▶ [What to work on]:
Give every line of the material back exactly, images removed.

▶ [Supplied records]:
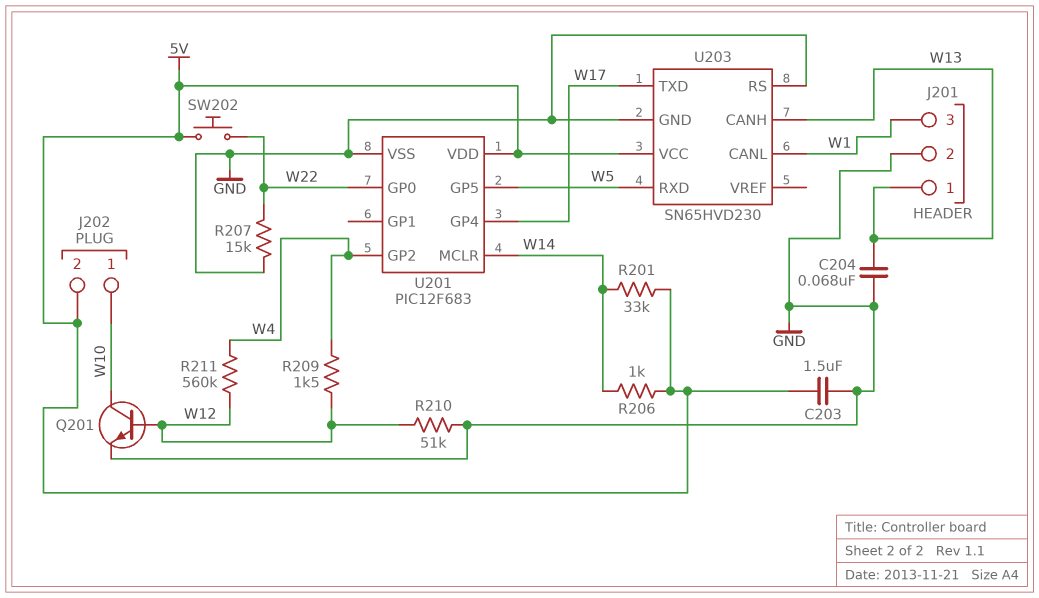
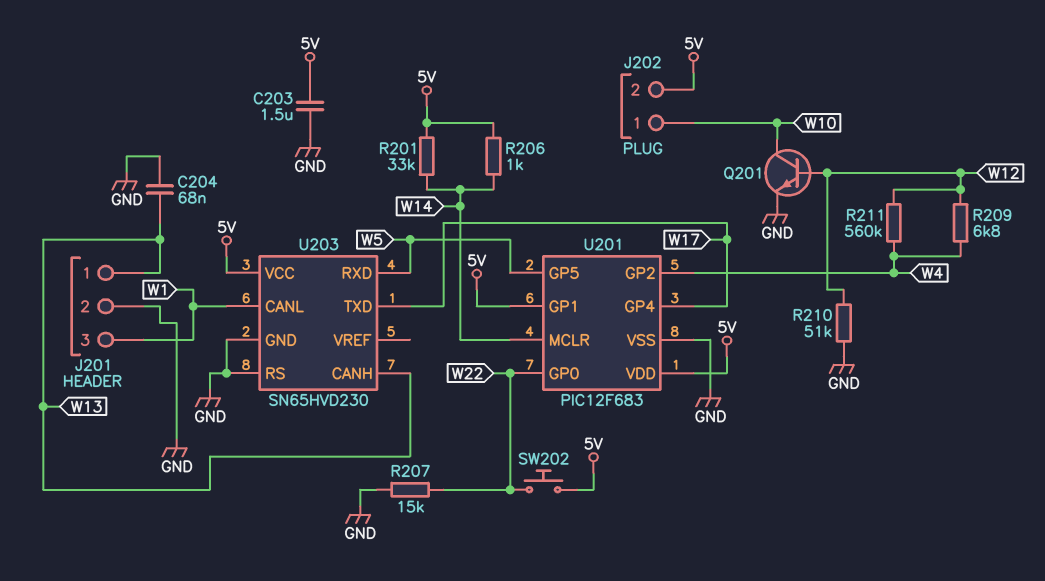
R209: 1.5k (W4, W12) -> 6.8k (W4, W12)
U201 pin GP1: none -> 5V

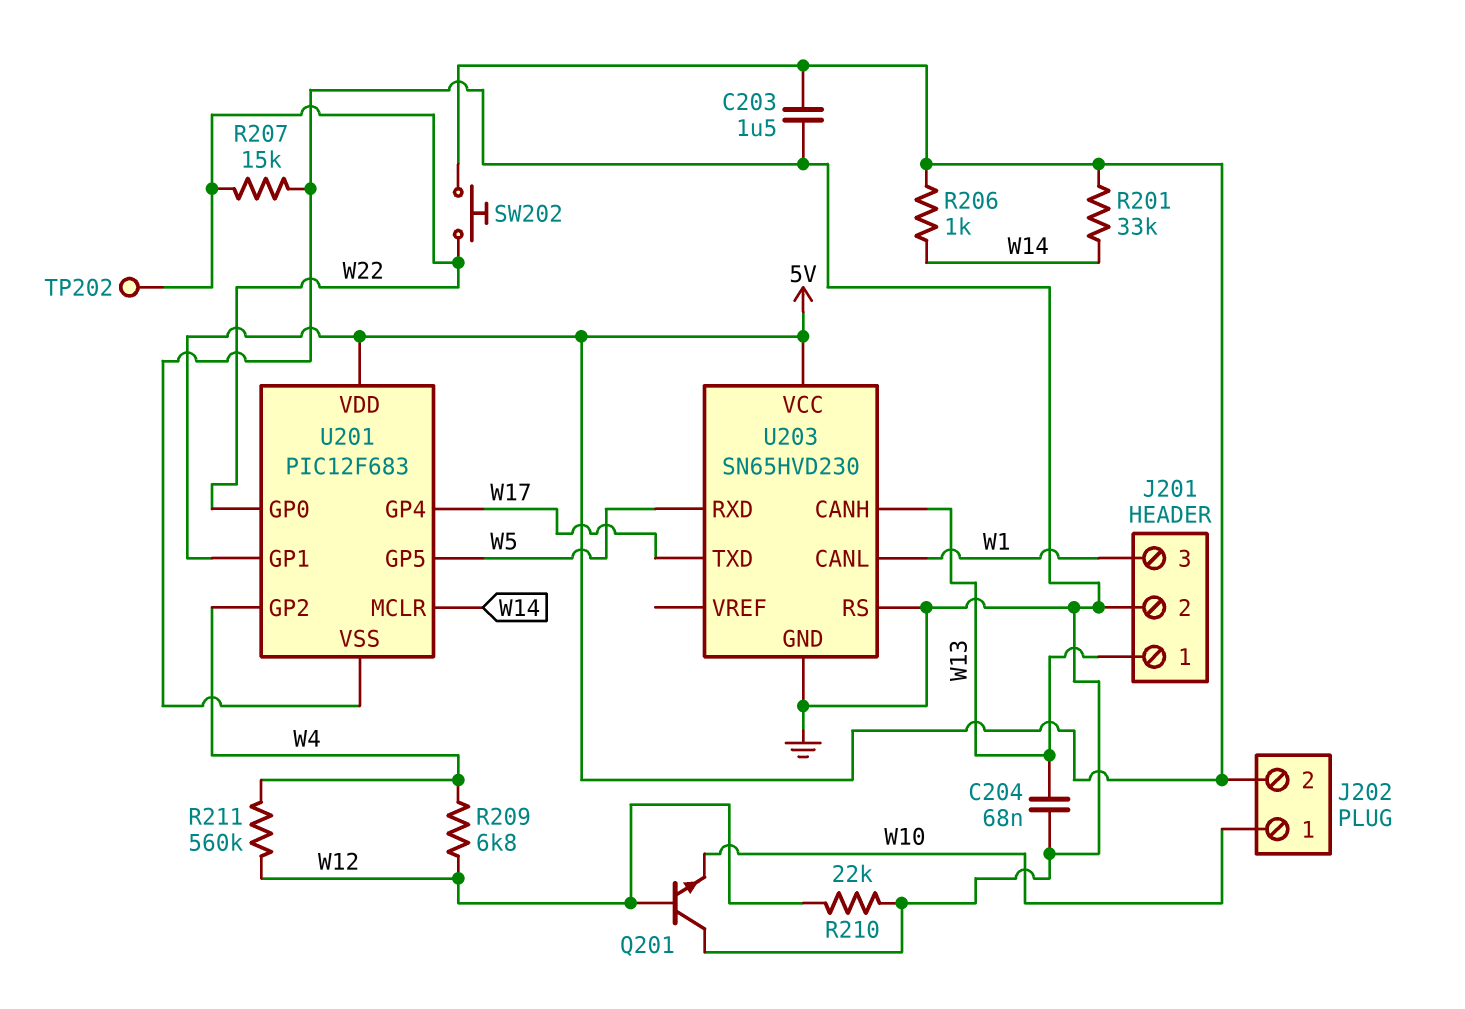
Q201: NPN (B W12, C W10, E GND) -> NPN (B W12, C GND, E W10)
R210: 51k (GND, W12) -> 22k (GND, W12)
TP202: none -> test point (W22)

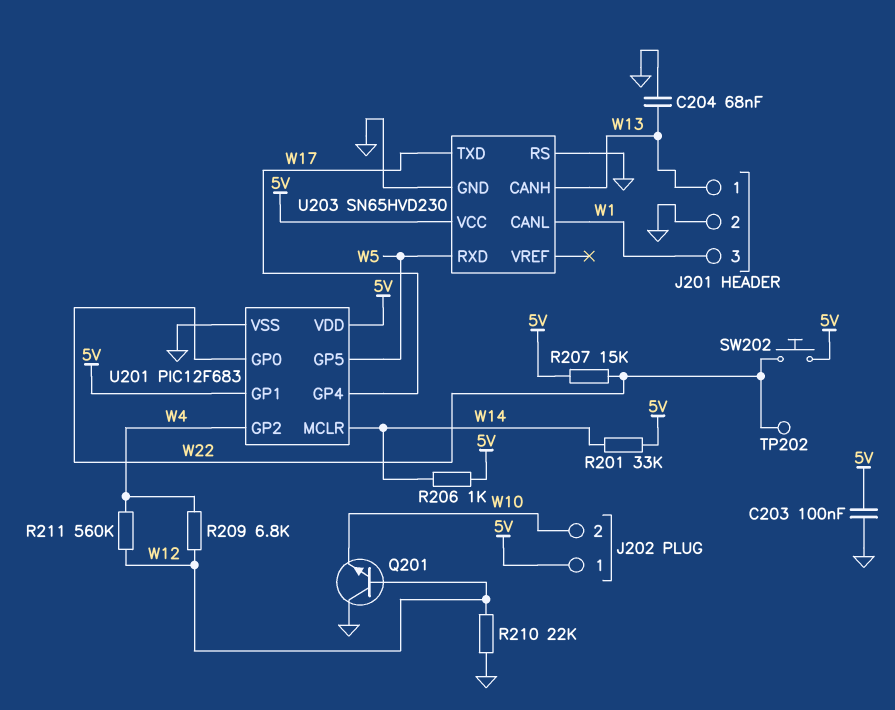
C203: 1.5uF (5V, GND) -> 100nF (5V, GND)
J202 pin 1: W10 -> 5V
J202 pin 2: 5V -> W10
R207: 15k (GND, W22) -> 15k (5V, W22)

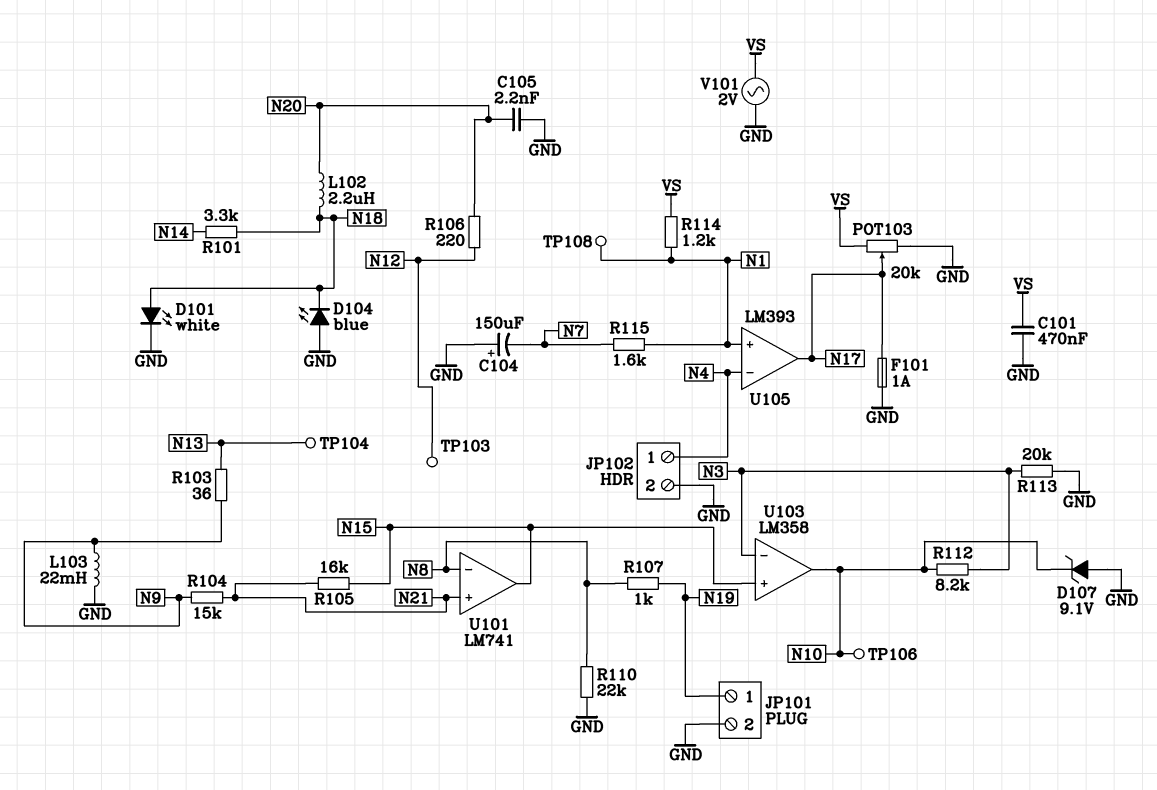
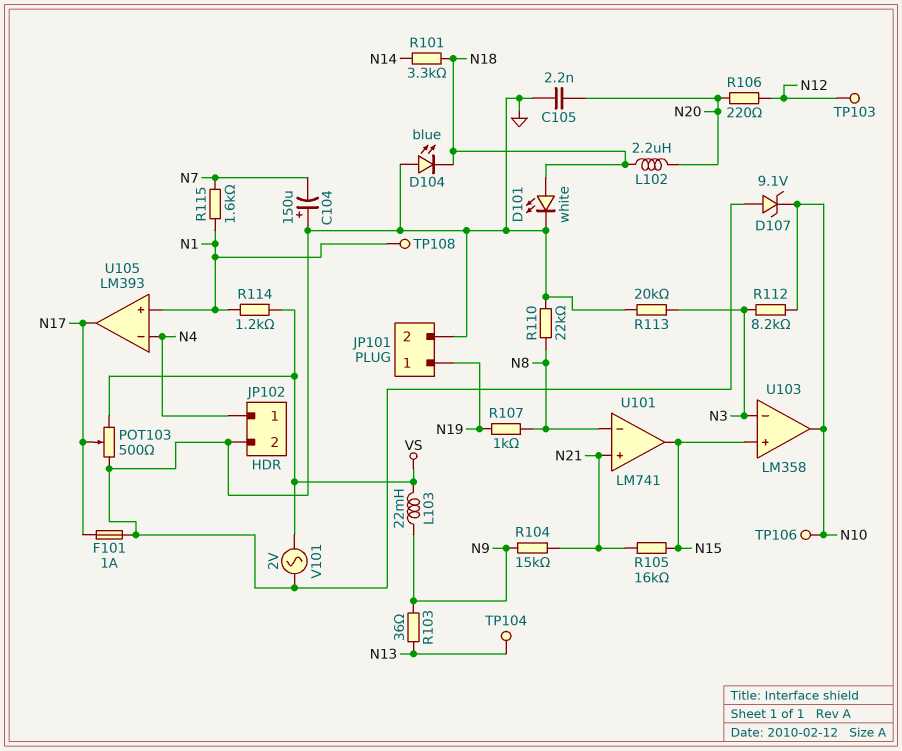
C101: 470nF (GND, VS) -> none
L103: 22mH (GND, N9) -> 22mH (N9, VS)
POT103: 20k (GND, VS, wiper N17) -> 500 (GND, VS, wiper N17)

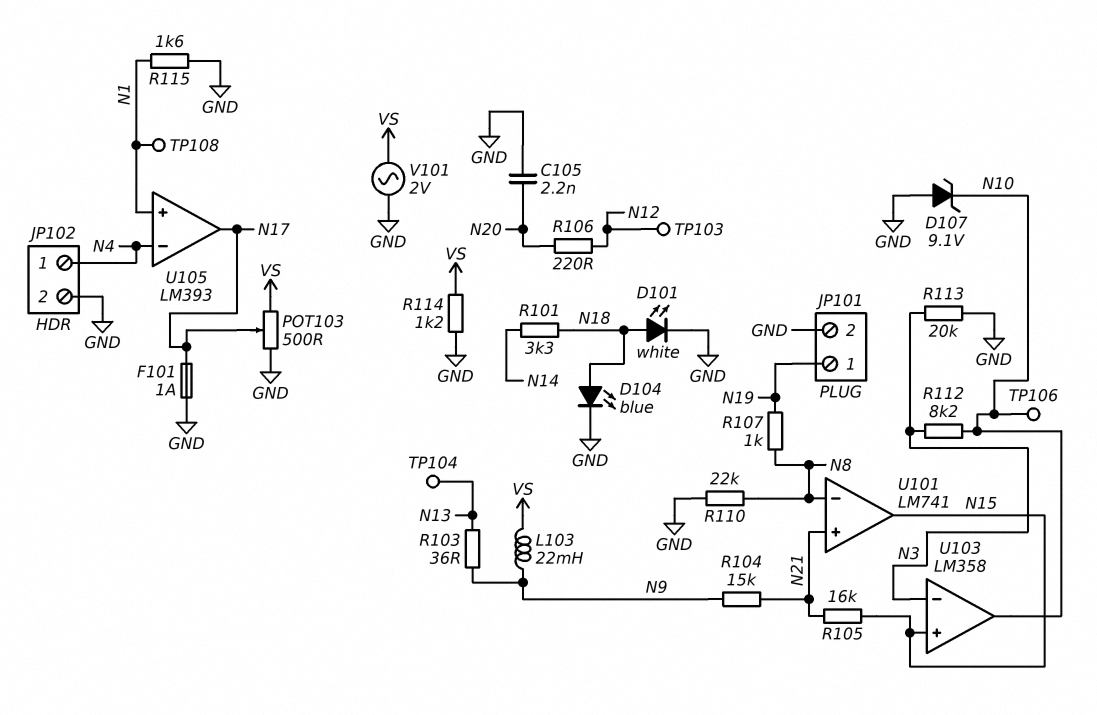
C104: 150uF (plus GND, minus N7) -> none
D104: LED blue (A GND, K N18) -> LED blue (A N18, K GND)
L102: 2.2uH (N18, N20) -> none
R114: 1.2k (N1, VS) -> 1.2k (GND, VS)
R115: 1.6k (N1, N7) -> 1.6k (GND, N1)

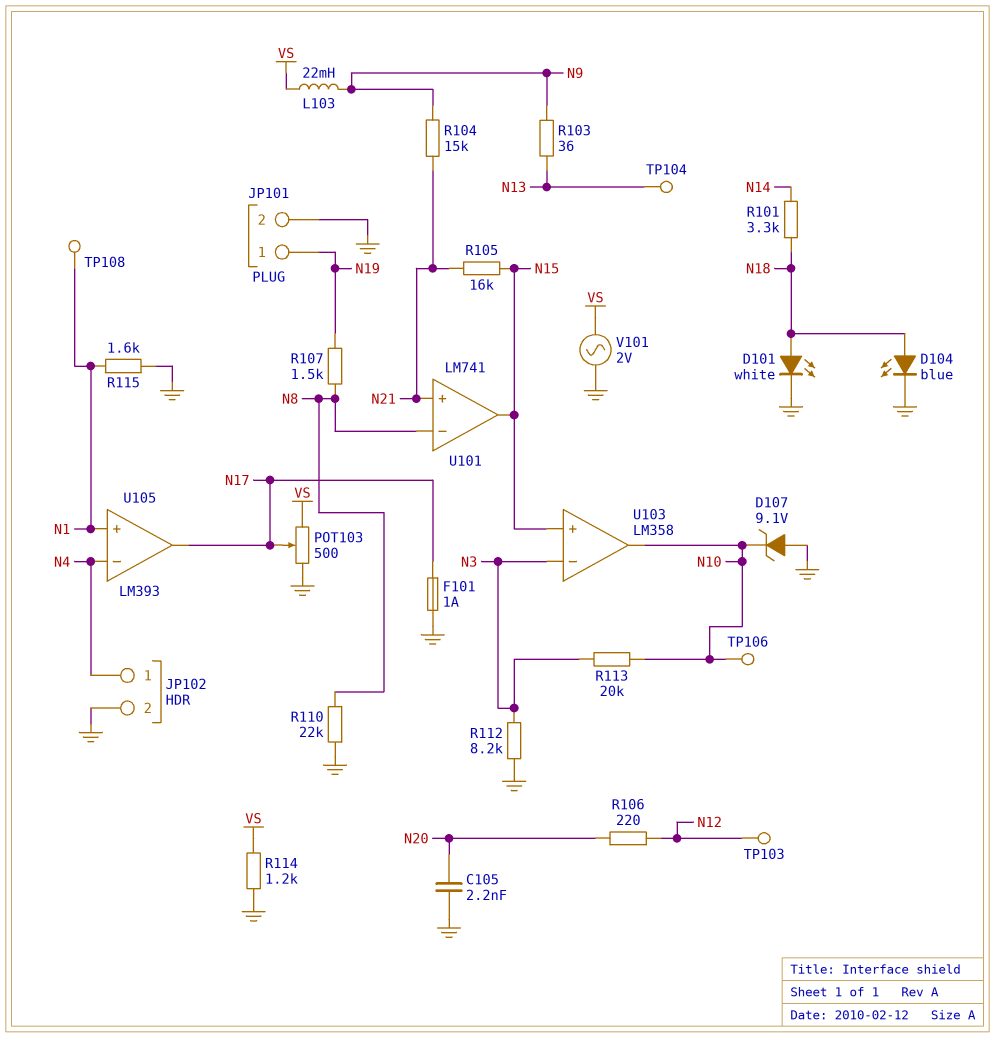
R107: 1k (N8, N19) -> 1.5k (N8, N19)
R112: 8.2k (N3, N10) -> 8.2k (GND, N3)
R113: 20k (GND, N3) -> 20k (N3, N10)

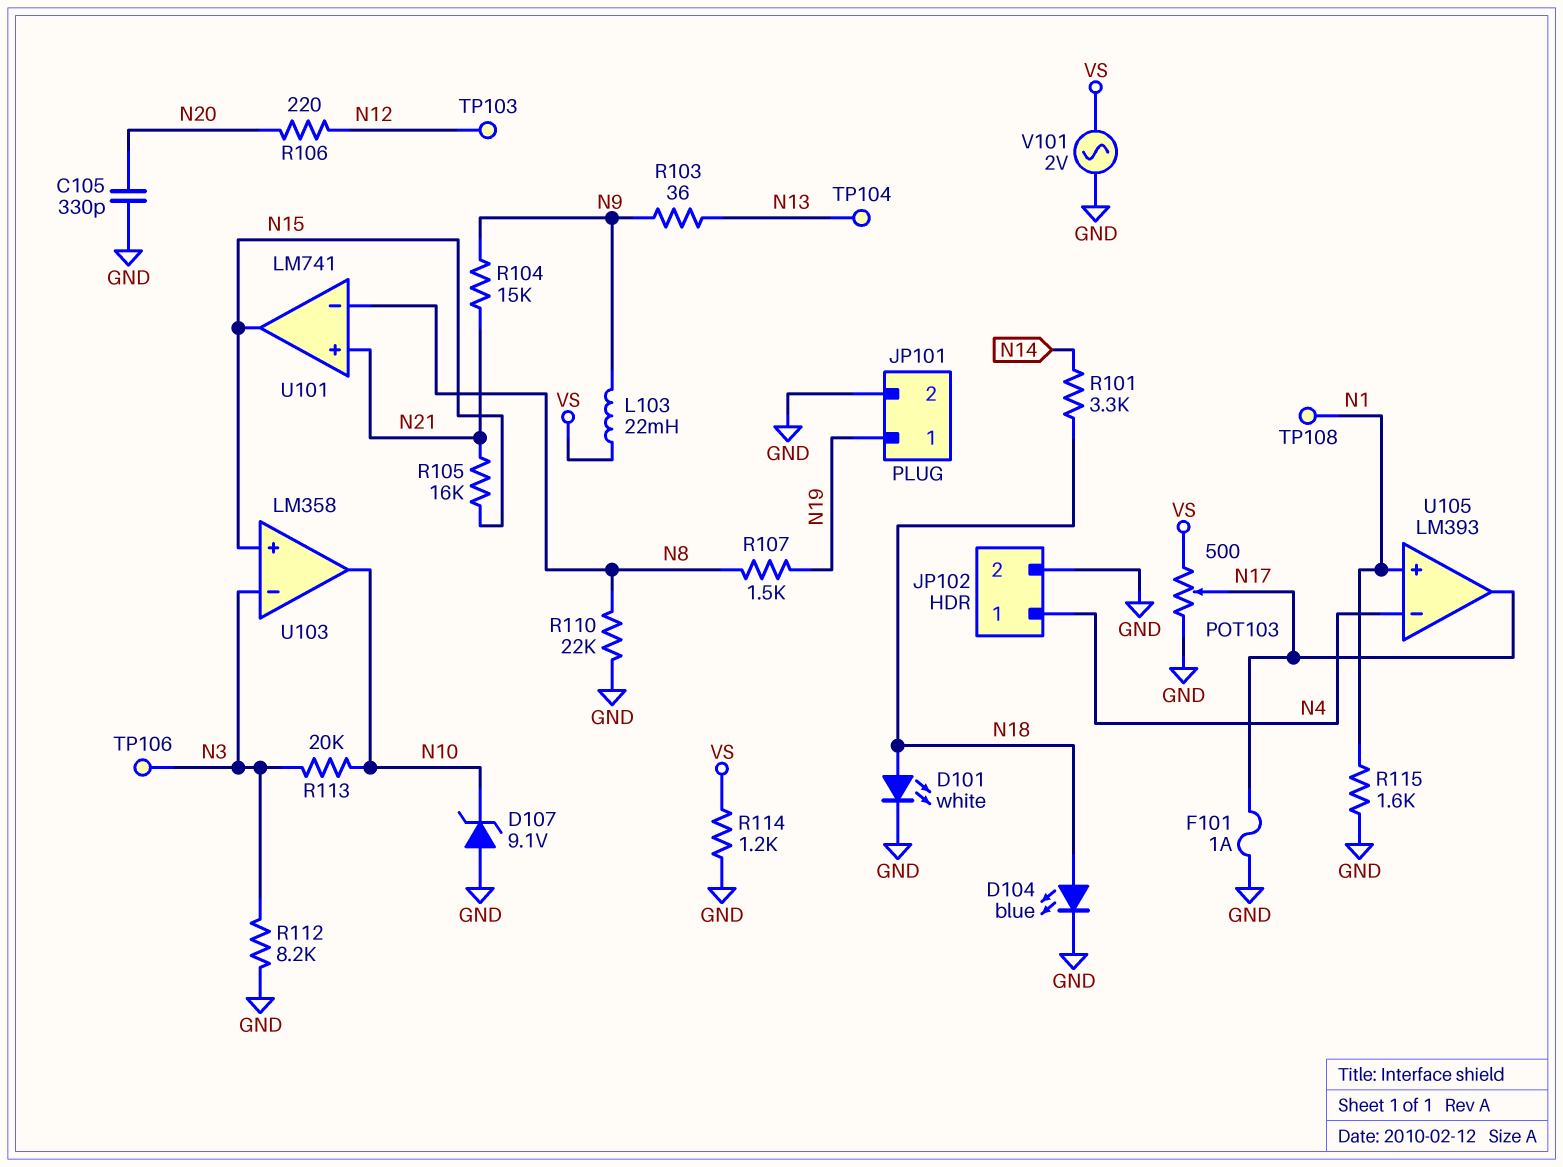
C105: 2.2nF (GND, N20) -> 330pF (GND, N20)
TP106: test point (N10) -> test point (N3)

▶ [Answer space]:
R209: 1.5k (W4, W12) -> 6.8k (W4, W12)
U201 pin GP1: none -> 5V

Q201: NPN (B W12, C W10, E GND) -> NPN (B W12, C GND, E W10)
R210: 51k (GND, W12) -> 22k (GND, W12)
TP202: none -> test point (W22)

C203: 1.5uF (5V, GND) -> 100nF (5V, GND)
J202 pin 1: W10 -> 5V
J202 pin 2: 5V -> W10
R207: 15k (GND, W22) -> 15k (5V, W22)

C101: 470nF (GND, VS) -> none
L103: 22mH (GND, N9) -> 22mH (N9, VS)
POT103: 20k (GND, VS, wiper N17) -> 500 (GND, VS, wiper N17)

C104: 150uF (plus GND, minus N7) -> none
D104: LED blue (A GND, K N18) -> LED blue (A N18, K GND)
L102: 2.2uH (N18, N20) -> none
R114: 1.2k (N1, VS) -> 1.2k (GND, VS)
R115: 1.6k (N1, N7) -> 1.6k (GND, N1)

R107: 1k (N8, N19) -> 1.5k (N8, N19)
R112: 8.2k (N3, N10) -> 8.2k (GND, N3)
R113: 20k (GND, N3) -> 20k (N3, N10)

C105: 2.2nF (GND, N20) -> 330pF (GND, N20)
TP106: test point (N10) -> test point (N3)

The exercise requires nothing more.